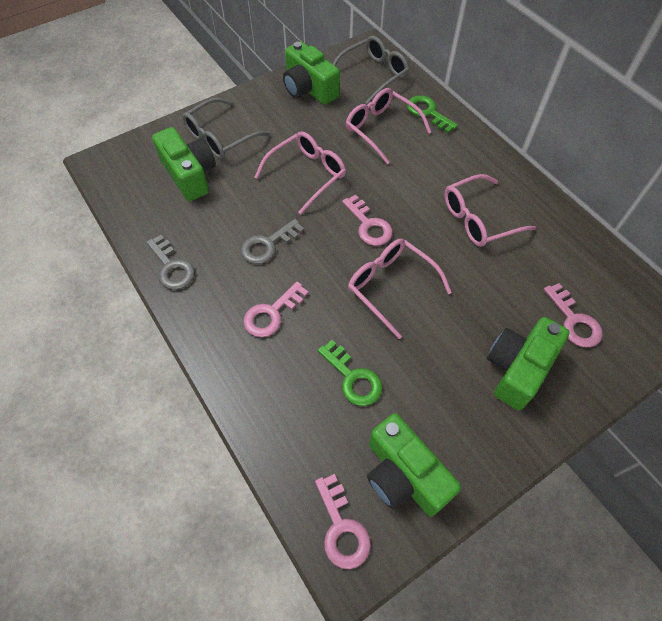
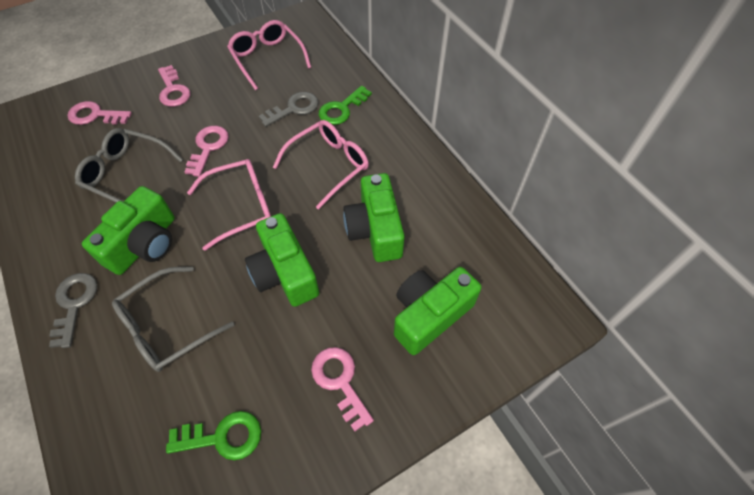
pink glasses: 4 -> 3

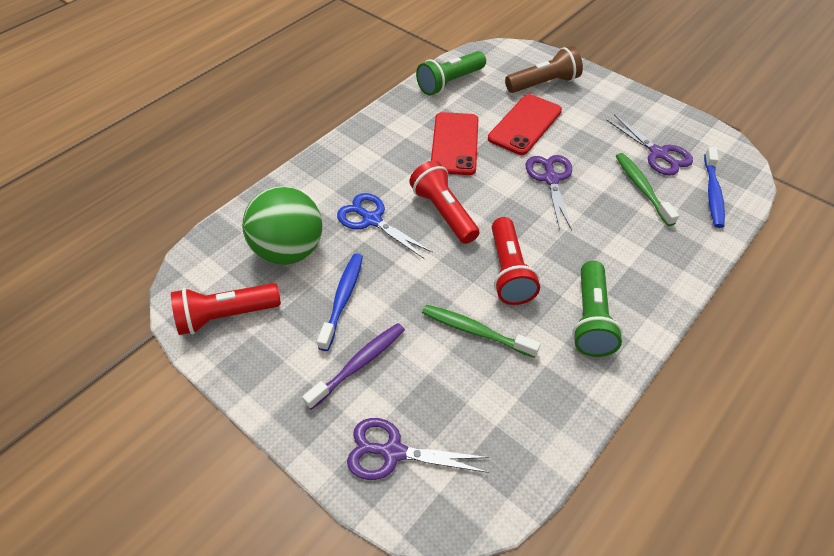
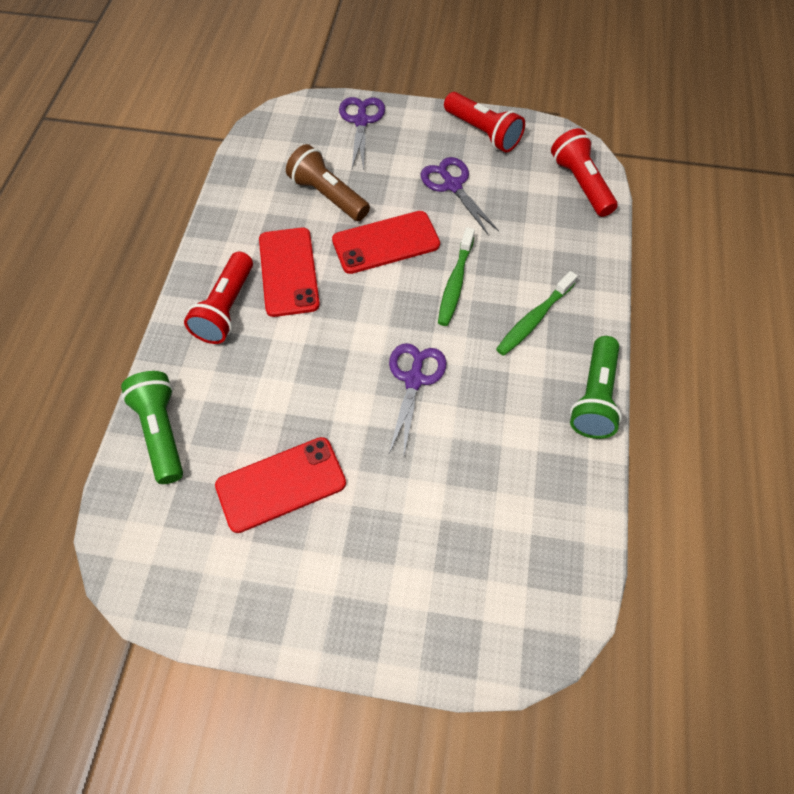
blue scissors: 1 -> 0
blue toothbrush: 2 -> 0
green ball: 1 -> 0
purple toothbrush: 1 -> 0
red phone: 2 -> 3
◆ ◆ ◆ ◆
What is being asked.
Your answer must be an exact copy of every entry, with no pictures in it.

Response to this exercise.
pink glasses: 4 -> 3

blue scissors: 1 -> 0
blue toothbrush: 2 -> 0
green ball: 1 -> 0
purple toothbrush: 1 -> 0
red phone: 2 -> 3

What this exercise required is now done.